## MATERIAL FOR THE TASK:

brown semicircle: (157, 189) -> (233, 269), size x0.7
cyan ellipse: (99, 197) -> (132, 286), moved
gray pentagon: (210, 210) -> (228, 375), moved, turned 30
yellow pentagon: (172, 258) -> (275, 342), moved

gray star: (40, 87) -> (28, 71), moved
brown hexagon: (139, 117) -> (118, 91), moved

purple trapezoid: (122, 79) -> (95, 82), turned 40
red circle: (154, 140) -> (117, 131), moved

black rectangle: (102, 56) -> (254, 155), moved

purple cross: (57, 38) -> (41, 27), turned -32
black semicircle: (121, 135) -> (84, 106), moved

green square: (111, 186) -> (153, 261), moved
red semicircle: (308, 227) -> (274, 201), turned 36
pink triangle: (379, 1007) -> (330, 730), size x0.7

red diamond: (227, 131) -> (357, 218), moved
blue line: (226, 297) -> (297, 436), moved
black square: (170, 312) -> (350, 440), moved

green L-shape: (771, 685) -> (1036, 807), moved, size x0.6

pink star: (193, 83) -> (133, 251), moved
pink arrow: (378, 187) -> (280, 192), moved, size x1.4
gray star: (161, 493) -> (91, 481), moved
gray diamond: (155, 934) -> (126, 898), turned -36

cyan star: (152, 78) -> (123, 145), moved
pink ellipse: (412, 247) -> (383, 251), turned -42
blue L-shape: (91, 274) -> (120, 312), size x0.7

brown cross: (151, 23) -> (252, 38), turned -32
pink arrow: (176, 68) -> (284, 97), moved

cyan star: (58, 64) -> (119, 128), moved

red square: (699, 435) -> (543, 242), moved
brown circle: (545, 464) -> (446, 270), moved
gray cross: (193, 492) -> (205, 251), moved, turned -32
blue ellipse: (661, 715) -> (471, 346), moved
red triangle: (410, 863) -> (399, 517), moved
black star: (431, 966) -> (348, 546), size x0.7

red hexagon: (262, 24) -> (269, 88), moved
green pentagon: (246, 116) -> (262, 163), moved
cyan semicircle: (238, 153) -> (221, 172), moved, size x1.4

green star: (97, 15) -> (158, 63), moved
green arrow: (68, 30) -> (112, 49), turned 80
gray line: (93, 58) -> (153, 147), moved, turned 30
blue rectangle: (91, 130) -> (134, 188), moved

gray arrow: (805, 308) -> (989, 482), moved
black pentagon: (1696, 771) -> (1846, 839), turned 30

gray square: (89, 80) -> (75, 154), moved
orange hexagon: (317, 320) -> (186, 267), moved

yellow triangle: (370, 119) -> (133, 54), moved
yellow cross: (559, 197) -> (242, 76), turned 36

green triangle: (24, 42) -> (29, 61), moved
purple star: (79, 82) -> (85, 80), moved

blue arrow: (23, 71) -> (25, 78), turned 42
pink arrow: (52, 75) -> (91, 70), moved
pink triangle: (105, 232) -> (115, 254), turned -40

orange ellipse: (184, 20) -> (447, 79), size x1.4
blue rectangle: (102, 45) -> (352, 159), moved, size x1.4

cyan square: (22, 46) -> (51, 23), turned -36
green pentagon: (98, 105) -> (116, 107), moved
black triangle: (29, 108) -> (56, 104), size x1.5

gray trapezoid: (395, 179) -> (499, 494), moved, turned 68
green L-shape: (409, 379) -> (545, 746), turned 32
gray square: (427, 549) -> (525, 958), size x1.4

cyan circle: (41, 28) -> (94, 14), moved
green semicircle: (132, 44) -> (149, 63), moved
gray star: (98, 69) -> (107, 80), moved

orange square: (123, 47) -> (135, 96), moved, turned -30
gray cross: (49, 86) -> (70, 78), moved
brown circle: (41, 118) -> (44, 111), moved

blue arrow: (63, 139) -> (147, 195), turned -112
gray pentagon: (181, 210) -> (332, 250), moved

## AIM OF THE EXERCISE:
Retype, exactly and with nothing added, the lines of the material above from the first through the one that contains "purple trapezoid: (122, 79)".

## WORKED SOLUTION:
brown semicircle: (157, 189) -> (233, 269), size x0.7
cyan ellipse: (99, 197) -> (132, 286), moved
gray pentagon: (210, 210) -> (228, 375), moved, turned 30
yellow pentagon: (172, 258) -> (275, 342), moved

gray star: (40, 87) -> (28, 71), moved
brown hexagon: (139, 117) -> (118, 91), moved

purple trapezoid: (122, 79) -> (95, 82), turned 40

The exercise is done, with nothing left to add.